# Aim of the exercise
Copy out all of the data word for word. Omit every picture.

# Source material
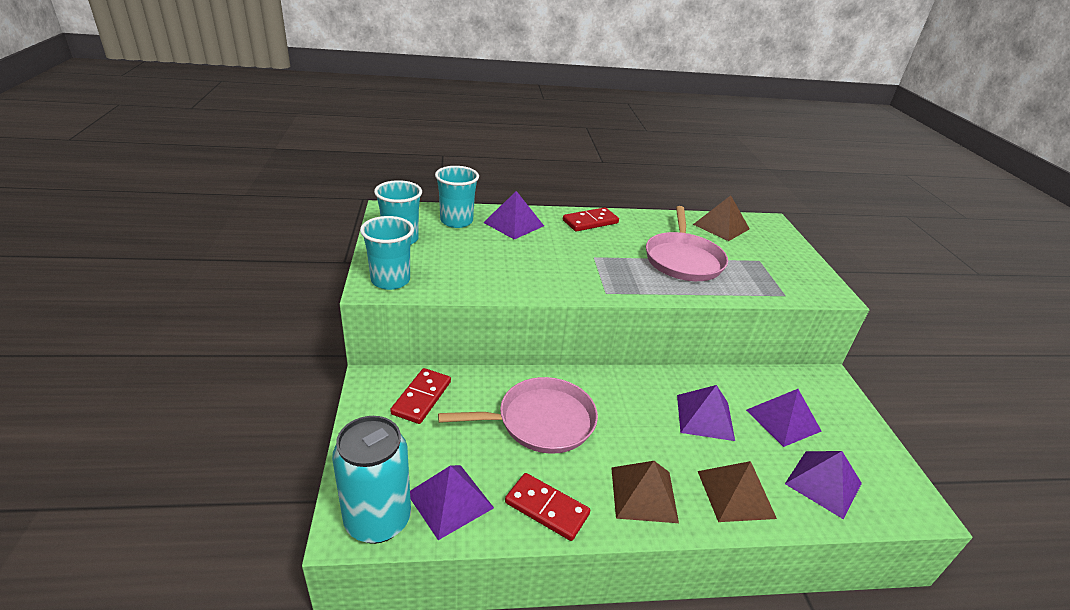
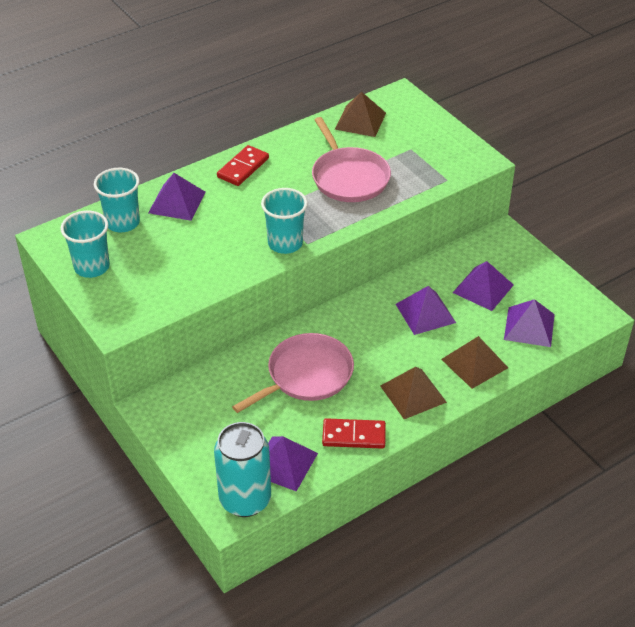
camera: 25 degrees left, 10 degrees up
(390, 280) = (124, 313): turquoise cup -> turquoise cup (285, 243)
(422, 398) = (200, 401): red domino -> none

# Written reply
camera: 25 degrees left, 10 degrees up
(390, 280) = (124, 313): turquoise cup -> turquoise cup (285, 243)
(422, 398) = (200, 401): red domino -> none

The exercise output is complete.